YOUR TASK: Can you put the data below into a JSON list of strings, one string per line, with blank lines skipped and the pictures left out?

DATA FOR THIS TASK:
* start *
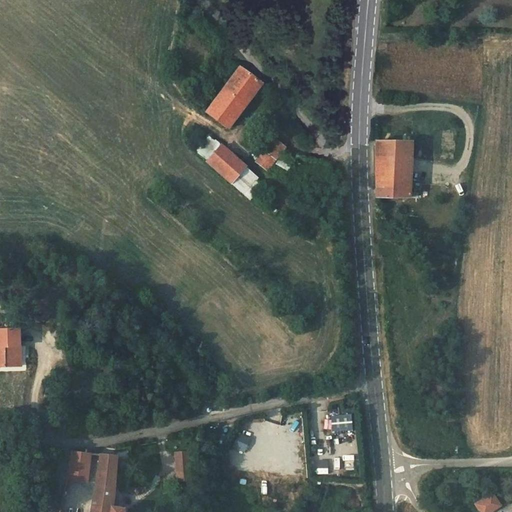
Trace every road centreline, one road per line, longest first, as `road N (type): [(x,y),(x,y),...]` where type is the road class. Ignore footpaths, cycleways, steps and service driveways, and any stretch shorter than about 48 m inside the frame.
road 1 (residential): [(0,434),(131,437),(376,381)]
road 2 (residential): [(206,0),(362,167)]
road 3 (primary): [(362,167),(380,330),(376,381)]
road 4 (primary): [(373,0),(362,167)]
road 5 (residential): [(511,462),(385,468)]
* end *
EXERCISE SOLUTION:
[
  "Trace every road centreline, one road per line, longest first, as `road N (type): [(x,y),(x,y),...]` where type is the road class. Ignore footpaths, cycleways, steps and service driveways, and any stretch shorter than about 48 m inside the frame.",
  "road 1 (residential): [(0,434),(131,437),(376,381)]",
  "road 2 (residential): [(206,0),(362,167)]",
  "road 3 (primary): [(362,167),(380,330),(376,381)]",
  "road 4 (primary): [(373,0),(362,167)]",
  "road 5 (residential): [(511,462),(385,468)]"
]